# The problem
Everything in the data below is left aside except the lines from the one containing "op=relocated; was=champignon/jaune; in_first=216,126,282,188;" through the one containing "op=relocated; was=théière/orange; in_first=397,49,441,95;"; repeat those exactly.

# Exercise data
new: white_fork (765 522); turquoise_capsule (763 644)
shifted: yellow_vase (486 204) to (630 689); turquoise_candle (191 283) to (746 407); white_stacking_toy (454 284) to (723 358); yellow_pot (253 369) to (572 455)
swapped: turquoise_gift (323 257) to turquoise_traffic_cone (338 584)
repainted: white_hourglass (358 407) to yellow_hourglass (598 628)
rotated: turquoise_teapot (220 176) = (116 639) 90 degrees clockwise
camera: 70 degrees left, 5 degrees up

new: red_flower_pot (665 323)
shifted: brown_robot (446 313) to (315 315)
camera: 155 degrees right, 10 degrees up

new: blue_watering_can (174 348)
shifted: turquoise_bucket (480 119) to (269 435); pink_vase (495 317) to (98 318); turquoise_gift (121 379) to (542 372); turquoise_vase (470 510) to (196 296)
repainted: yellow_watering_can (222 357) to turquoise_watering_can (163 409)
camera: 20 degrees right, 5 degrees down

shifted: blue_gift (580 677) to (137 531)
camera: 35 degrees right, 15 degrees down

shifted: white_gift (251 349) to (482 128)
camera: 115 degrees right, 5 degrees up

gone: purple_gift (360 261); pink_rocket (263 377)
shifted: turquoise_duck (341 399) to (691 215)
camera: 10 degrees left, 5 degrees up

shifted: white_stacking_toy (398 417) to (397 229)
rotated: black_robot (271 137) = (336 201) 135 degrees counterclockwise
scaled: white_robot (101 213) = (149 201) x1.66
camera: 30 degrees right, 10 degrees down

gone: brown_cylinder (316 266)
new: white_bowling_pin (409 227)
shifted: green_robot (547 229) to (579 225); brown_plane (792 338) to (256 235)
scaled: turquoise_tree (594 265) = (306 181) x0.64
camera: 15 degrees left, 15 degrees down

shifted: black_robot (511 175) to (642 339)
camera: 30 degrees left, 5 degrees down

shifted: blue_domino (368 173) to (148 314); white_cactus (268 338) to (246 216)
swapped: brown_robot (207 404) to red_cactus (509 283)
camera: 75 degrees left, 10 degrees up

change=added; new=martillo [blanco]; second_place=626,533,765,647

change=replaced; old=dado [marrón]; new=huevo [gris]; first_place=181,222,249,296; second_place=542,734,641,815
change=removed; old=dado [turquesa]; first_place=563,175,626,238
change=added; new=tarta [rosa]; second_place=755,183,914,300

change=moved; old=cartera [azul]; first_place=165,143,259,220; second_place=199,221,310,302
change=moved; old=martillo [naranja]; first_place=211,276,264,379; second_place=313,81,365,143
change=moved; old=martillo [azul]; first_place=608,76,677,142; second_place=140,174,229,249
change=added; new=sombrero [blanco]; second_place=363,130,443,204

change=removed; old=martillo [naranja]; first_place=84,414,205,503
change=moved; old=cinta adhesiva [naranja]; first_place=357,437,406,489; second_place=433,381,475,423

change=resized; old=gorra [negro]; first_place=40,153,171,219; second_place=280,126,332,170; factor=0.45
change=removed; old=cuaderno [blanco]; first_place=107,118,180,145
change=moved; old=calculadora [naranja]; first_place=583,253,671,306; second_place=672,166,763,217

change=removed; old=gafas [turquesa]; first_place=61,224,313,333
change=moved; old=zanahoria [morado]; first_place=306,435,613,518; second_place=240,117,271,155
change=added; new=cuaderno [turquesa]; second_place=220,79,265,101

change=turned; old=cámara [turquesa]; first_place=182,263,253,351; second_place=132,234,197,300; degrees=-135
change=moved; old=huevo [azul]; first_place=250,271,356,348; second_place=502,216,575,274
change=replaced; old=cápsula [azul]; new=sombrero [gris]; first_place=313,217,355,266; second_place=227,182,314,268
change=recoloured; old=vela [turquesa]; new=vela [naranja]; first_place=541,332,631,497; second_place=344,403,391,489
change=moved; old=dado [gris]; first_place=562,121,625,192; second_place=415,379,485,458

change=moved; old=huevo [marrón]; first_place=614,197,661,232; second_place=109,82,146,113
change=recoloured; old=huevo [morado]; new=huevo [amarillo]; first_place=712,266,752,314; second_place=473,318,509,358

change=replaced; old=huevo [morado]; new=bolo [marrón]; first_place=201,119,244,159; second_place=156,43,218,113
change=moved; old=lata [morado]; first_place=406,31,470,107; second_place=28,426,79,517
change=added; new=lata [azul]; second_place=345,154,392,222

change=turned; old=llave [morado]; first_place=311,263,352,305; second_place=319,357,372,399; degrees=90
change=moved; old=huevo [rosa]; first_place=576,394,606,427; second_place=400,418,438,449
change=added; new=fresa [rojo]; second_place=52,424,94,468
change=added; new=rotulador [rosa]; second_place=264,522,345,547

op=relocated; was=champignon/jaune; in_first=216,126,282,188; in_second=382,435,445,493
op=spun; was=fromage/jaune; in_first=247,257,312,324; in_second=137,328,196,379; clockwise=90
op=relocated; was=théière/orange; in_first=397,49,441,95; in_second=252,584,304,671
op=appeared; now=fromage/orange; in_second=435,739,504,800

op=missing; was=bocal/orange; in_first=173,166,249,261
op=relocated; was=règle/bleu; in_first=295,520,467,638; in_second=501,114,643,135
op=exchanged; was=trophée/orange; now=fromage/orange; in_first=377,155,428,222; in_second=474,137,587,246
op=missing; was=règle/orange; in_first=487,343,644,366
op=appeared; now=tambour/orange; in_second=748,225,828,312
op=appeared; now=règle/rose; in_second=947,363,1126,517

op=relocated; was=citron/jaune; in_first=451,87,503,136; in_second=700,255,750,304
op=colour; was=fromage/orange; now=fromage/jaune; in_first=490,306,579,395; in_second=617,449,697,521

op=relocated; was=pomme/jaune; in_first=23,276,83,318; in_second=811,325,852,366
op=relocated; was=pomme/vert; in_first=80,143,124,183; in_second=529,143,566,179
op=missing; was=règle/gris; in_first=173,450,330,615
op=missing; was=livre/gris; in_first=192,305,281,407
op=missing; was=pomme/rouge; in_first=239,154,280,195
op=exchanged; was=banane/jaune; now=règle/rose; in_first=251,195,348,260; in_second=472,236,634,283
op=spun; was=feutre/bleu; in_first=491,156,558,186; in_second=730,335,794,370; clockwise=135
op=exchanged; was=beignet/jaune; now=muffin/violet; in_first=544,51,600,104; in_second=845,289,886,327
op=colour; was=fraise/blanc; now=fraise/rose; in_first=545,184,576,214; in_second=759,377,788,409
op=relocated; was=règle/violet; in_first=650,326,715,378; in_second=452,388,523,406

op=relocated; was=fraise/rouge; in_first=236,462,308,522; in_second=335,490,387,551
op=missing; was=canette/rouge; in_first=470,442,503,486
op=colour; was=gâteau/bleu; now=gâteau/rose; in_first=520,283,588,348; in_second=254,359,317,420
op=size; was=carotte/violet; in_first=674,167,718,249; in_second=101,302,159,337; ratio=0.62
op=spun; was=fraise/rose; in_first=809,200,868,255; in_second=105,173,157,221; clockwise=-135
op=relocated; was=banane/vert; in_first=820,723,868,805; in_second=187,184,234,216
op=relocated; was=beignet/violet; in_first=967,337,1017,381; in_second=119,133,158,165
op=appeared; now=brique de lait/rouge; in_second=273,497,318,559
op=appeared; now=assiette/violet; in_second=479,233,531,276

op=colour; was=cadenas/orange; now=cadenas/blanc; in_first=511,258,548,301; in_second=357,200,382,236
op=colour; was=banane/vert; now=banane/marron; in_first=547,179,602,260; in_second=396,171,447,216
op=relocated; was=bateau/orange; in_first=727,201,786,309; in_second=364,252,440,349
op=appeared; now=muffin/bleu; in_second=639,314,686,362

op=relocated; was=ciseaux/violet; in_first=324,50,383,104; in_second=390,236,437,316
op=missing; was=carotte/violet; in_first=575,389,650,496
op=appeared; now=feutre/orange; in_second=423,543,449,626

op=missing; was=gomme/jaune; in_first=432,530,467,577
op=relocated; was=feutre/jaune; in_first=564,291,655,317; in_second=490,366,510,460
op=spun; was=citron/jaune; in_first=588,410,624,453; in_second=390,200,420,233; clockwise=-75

# Task solution
op=relocated; was=champignon/jaune; in_first=216,126,282,188; in_second=382,435,445,493
op=spun; was=fromage/jaune; in_first=247,257,312,324; in_second=137,328,196,379; clockwise=90
op=relocated; was=théière/orange; in_first=397,49,441,95; in_second=252,584,304,671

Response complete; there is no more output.